Source records

=== Section Start ===

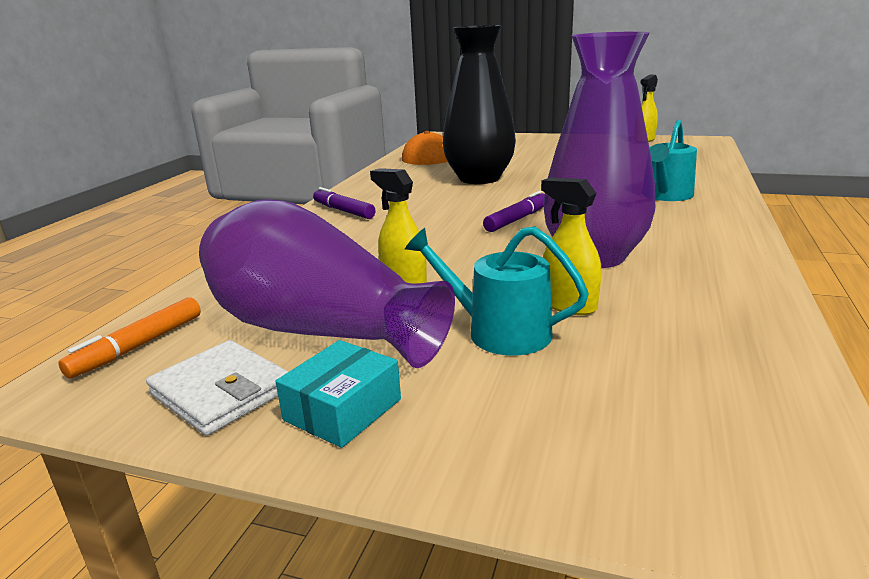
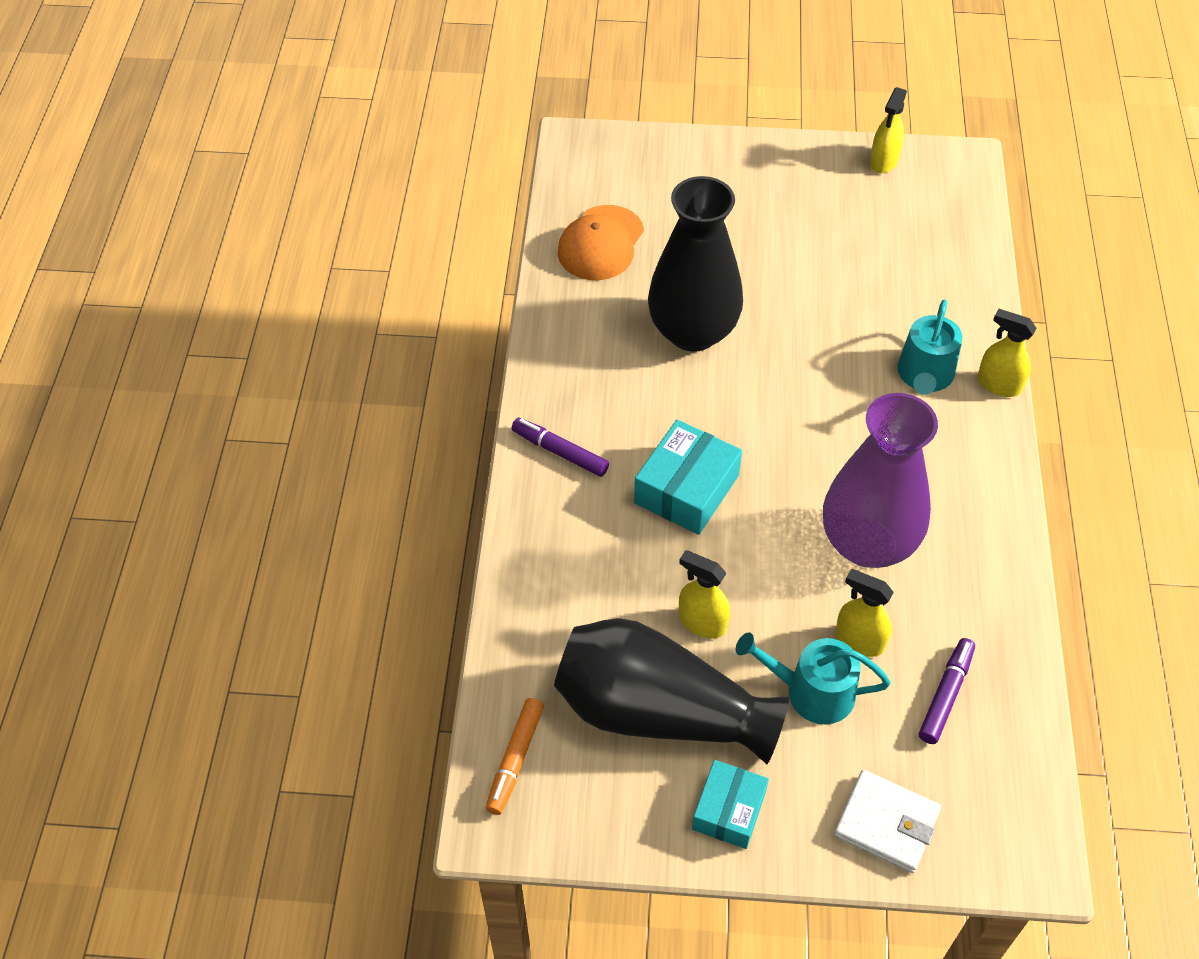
camera: 15 degrees left, 30 degrees up
white wallet [146,340,289,435] -> white wallet moved to [834,770,941,873]
purple vase [199,199,455,368] -> black vase [554,618,789,764]
purple marker [483,191,545,232] -> purple marker moved to [919,638,975,744]
none -> turquoise box [634,420,742,535]
none -> yellow spray bottle [977,309,1037,397]

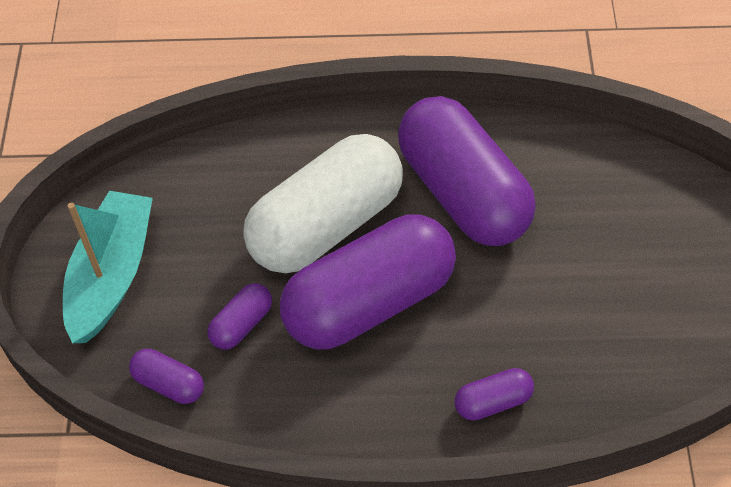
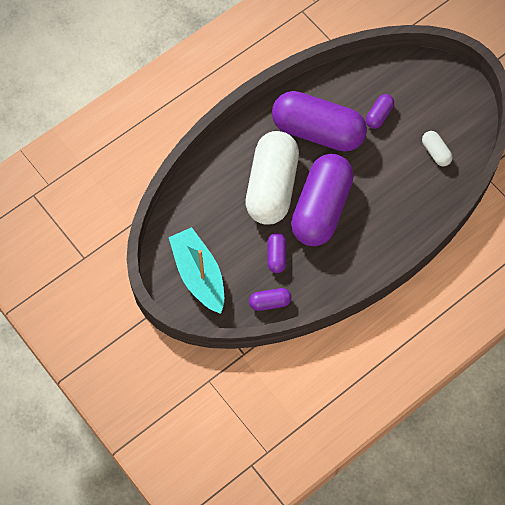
camera: 40 degrees left, 10 degrees up
purple capsule [454,368,534,421] -> purple capsule moved to [366,94,394,129]
none -> white capsule [422,131,453,166]

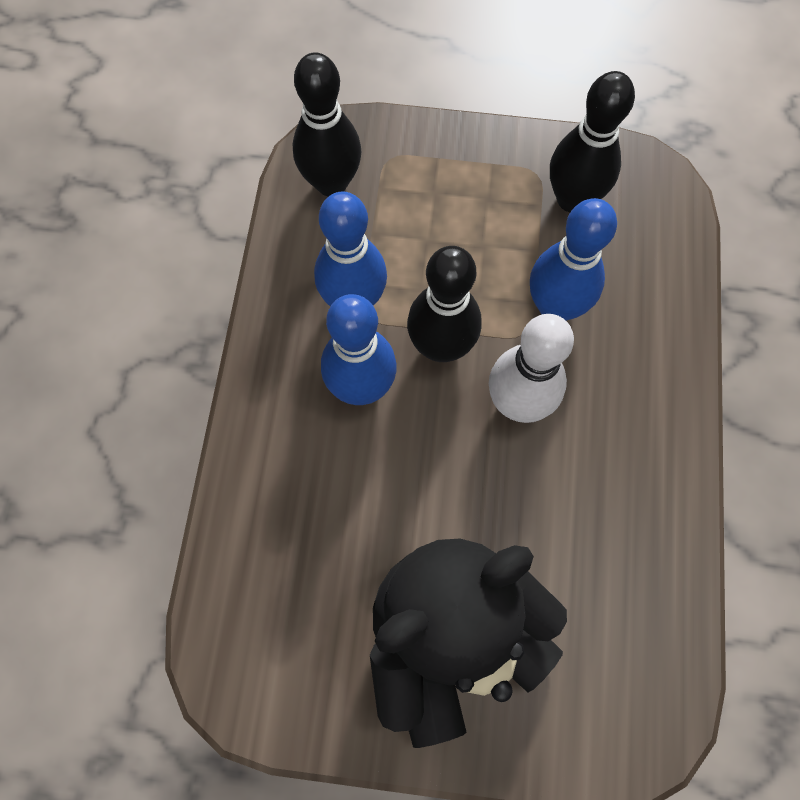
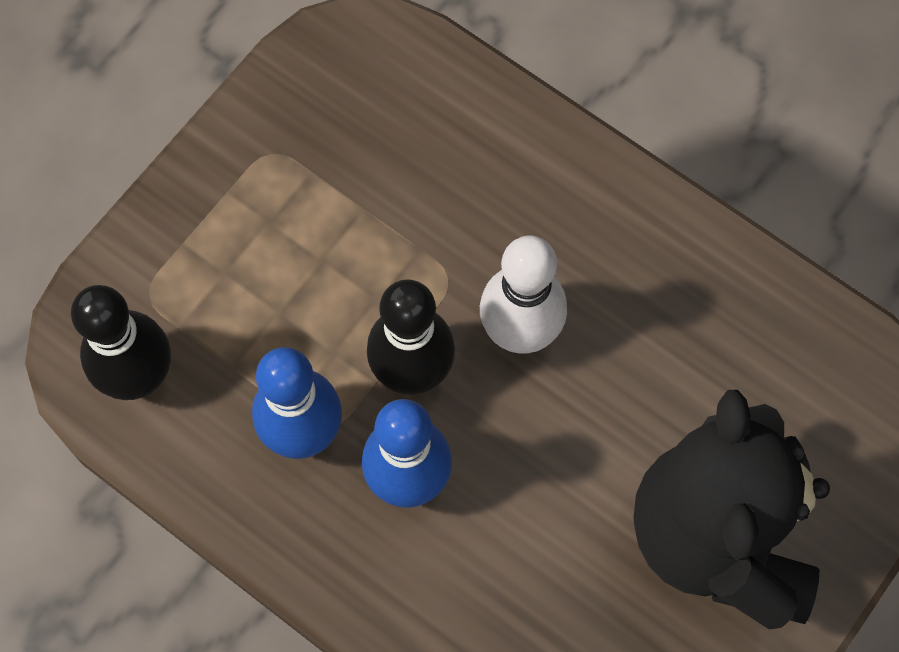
camera: 60 degrees left, 0 degrees up
blue bowling pin [530,198,617,320] -> none
black bowling pin [550,71,635,212] -> none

=== Section End ===

## [What to do]
Copy, from the data above, every line where the word "none" appears.

## [Result of the task]
none -> turquoise box [634,420,742,535]
none -> yellow spray bottle [977,309,1037,397]
none -> white capsule [422,131,453,166]
blue bowling pin [530,198,617,320] -> none
black bowling pin [550,71,635,212] -> none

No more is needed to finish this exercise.